RECORDS SUPPLIED
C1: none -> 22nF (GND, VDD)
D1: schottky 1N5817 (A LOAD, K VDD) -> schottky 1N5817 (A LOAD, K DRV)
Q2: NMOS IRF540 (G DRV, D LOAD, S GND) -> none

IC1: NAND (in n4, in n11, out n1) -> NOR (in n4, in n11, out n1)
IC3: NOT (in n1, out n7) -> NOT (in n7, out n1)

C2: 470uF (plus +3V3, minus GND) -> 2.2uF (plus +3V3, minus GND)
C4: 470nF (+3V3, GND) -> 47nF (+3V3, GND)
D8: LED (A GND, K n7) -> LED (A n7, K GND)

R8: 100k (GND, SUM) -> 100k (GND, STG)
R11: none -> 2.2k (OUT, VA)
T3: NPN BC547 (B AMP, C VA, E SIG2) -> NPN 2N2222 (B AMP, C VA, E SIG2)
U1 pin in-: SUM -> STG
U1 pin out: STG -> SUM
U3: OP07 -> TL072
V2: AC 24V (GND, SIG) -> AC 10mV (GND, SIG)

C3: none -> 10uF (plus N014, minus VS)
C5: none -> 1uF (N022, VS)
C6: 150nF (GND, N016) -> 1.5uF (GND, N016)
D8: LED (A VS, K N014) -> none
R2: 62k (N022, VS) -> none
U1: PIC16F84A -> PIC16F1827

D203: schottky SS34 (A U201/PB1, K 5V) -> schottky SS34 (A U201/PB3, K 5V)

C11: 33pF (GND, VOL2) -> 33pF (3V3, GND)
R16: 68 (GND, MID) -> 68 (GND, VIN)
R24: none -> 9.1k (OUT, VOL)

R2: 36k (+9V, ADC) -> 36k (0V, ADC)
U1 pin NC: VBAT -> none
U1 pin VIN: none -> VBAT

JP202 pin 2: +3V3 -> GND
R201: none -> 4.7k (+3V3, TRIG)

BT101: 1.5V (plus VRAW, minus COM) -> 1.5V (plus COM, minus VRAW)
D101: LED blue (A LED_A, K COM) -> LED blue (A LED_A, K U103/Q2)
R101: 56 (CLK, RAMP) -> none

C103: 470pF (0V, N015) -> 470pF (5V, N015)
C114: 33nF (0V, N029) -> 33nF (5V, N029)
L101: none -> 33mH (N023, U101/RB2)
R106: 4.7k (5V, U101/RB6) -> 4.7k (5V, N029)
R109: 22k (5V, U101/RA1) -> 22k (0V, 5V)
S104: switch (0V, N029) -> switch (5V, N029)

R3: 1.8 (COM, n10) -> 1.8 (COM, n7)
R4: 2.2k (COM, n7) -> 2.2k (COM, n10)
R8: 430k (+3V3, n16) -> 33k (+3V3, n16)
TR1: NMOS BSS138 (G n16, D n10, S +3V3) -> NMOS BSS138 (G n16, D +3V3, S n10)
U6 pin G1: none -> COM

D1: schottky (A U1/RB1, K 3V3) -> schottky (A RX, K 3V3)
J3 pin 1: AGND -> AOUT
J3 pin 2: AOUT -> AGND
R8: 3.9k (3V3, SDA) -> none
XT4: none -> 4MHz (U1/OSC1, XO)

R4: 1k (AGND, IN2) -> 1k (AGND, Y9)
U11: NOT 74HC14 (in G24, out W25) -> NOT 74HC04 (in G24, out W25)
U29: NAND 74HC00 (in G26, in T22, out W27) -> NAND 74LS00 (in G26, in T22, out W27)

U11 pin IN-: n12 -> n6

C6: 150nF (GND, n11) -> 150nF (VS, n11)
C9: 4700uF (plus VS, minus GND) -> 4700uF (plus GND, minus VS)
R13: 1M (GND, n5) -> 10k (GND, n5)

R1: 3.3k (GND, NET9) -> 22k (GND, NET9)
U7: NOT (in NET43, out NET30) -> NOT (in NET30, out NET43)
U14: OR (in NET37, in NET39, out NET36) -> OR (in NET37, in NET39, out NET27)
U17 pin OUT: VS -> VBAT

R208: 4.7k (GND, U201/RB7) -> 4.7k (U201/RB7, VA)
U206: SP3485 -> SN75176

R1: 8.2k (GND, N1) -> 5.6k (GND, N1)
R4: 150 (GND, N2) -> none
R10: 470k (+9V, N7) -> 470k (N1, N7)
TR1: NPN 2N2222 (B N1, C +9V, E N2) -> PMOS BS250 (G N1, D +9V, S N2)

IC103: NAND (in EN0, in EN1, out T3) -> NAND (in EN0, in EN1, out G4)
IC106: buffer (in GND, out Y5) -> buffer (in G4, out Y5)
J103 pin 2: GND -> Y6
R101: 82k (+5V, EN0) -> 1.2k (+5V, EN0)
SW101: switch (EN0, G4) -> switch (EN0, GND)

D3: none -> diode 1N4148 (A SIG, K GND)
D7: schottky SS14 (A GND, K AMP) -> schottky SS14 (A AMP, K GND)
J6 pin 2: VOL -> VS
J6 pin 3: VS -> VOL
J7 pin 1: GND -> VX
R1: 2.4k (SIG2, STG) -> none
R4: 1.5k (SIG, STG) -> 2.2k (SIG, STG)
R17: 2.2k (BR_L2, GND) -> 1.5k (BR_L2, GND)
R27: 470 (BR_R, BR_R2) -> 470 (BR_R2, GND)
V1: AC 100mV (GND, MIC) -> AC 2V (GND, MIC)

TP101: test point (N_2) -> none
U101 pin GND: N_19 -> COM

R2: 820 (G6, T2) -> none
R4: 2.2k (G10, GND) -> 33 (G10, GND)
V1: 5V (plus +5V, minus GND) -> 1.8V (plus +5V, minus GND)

AIM OF THE EXERCISE
Take the listing above and set it down exactly.

REPLY
C1: none -> 22nF (GND, VDD)
D1: schottky 1N5817 (A LOAD, K VDD) -> schottky 1N5817 (A LOAD, K DRV)
Q2: NMOS IRF540 (G DRV, D LOAD, S GND) -> none

IC1: NAND (in n4, in n11, out n1) -> NOR (in n4, in n11, out n1)
IC3: NOT (in n1, out n7) -> NOT (in n7, out n1)

C2: 470uF (plus +3V3, minus GND) -> 2.2uF (plus +3V3, minus GND)
C4: 470nF (+3V3, GND) -> 47nF (+3V3, GND)
D8: LED (A GND, K n7) -> LED (A n7, K GND)

R8: 100k (GND, SUM) -> 100k (GND, STG)
R11: none -> 2.2k (OUT, VA)
T3: NPN BC547 (B AMP, C VA, E SIG2) -> NPN 2N2222 (B AMP, C VA, E SIG2)
U1 pin in-: SUM -> STG
U1 pin out: STG -> SUM
U3: OP07 -> TL072
V2: AC 24V (GND, SIG) -> AC 10mV (GND, SIG)

C3: none -> 10uF (plus N014, minus VS)
C5: none -> 1uF (N022, VS)
C6: 150nF (GND, N016) -> 1.5uF (GND, N016)
D8: LED (A VS, K N014) -> none
R2: 62k (N022, VS) -> none
U1: PIC16F84A -> PIC16F1827

D203: schottky SS34 (A U201/PB1, K 5V) -> schottky SS34 (A U201/PB3, K 5V)

C11: 33pF (GND, VOL2) -> 33pF (3V3, GND)
R16: 68 (GND, MID) -> 68 (GND, VIN)
R24: none -> 9.1k (OUT, VOL)

R2: 36k (+9V, ADC) -> 36k (0V, ADC)
U1 pin NC: VBAT -> none
U1 pin VIN: none -> VBAT

JP202 pin 2: +3V3 -> GND
R201: none -> 4.7k (+3V3, TRIG)

BT101: 1.5V (plus VRAW, minus COM) -> 1.5V (plus COM, minus VRAW)
D101: LED blue (A LED_A, K COM) -> LED blue (A LED_A, K U103/Q2)
R101: 56 (CLK, RAMP) -> none

C103: 470pF (0V, N015) -> 470pF (5V, N015)
C114: 33nF (0V, N029) -> 33nF (5V, N029)
L101: none -> 33mH (N023, U101/RB2)
R106: 4.7k (5V, U101/RB6) -> 4.7k (5V, N029)
R109: 22k (5V, U101/RA1) -> 22k (0V, 5V)
S104: switch (0V, N029) -> switch (5V, N029)

R3: 1.8 (COM, n10) -> 1.8 (COM, n7)
R4: 2.2k (COM, n7) -> 2.2k (COM, n10)
R8: 430k (+3V3, n16) -> 33k (+3V3, n16)
TR1: NMOS BSS138 (G n16, D n10, S +3V3) -> NMOS BSS138 (G n16, D +3V3, S n10)
U6 pin G1: none -> COM

D1: schottky (A U1/RB1, K 3V3) -> schottky (A RX, K 3V3)
J3 pin 1: AGND -> AOUT
J3 pin 2: AOUT -> AGND
R8: 3.9k (3V3, SDA) -> none
XT4: none -> 4MHz (U1/OSC1, XO)

R4: 1k (AGND, IN2) -> 1k (AGND, Y9)
U11: NOT 74HC14 (in G24, out W25) -> NOT 74HC04 (in G24, out W25)
U29: NAND 74HC00 (in G26, in T22, out W27) -> NAND 74LS00 (in G26, in T22, out W27)

U11 pin IN-: n12 -> n6

C6: 150nF (GND, n11) -> 150nF (VS, n11)
C9: 4700uF (plus VS, minus GND) -> 4700uF (plus GND, minus VS)
R13: 1M (GND, n5) -> 10k (GND, n5)

R1: 3.3k (GND, NET9) -> 22k (GND, NET9)
U7: NOT (in NET43, out NET30) -> NOT (in NET30, out NET43)
U14: OR (in NET37, in NET39, out NET36) -> OR (in NET37, in NET39, out NET27)
U17 pin OUT: VS -> VBAT

R208: 4.7k (GND, U201/RB7) -> 4.7k (U201/RB7, VA)
U206: SP3485 -> SN75176

R1: 8.2k (GND, N1) -> 5.6k (GND, N1)
R4: 150 (GND, N2) -> none
R10: 470k (+9V, N7) -> 470k (N1, N7)
TR1: NPN 2N2222 (B N1, C +9V, E N2) -> PMOS BS250 (G N1, D +9V, S N2)

IC103: NAND (in EN0, in EN1, out T3) -> NAND (in EN0, in EN1, out G4)
IC106: buffer (in GND, out Y5) -> buffer (in G4, out Y5)
J103 pin 2: GND -> Y6
R101: 82k (+5V, EN0) -> 1.2k (+5V, EN0)
SW101: switch (EN0, G4) -> switch (EN0, GND)

D3: none -> diode 1N4148 (A SIG, K GND)
D7: schottky SS14 (A GND, K AMP) -> schottky SS14 (A AMP, K GND)
J6 pin 2: VOL -> VS
J6 pin 3: VS -> VOL
J7 pin 1: GND -> VX
R1: 2.4k (SIG2, STG) -> none
R4: 1.5k (SIG, STG) -> 2.2k (SIG, STG)
R17: 2.2k (BR_L2, GND) -> 1.5k (BR_L2, GND)
R27: 470 (BR_R, BR_R2) -> 470 (BR_R2, GND)
V1: AC 100mV (GND, MIC) -> AC 2V (GND, MIC)

TP101: test point (N_2) -> none
U101 pin GND: N_19 -> COM

R2: 820 (G6, T2) -> none
R4: 2.2k (G10, GND) -> 33 (G10, GND)
V1: 5V (plus +5V, minus GND) -> 1.8V (plus +5V, minus GND)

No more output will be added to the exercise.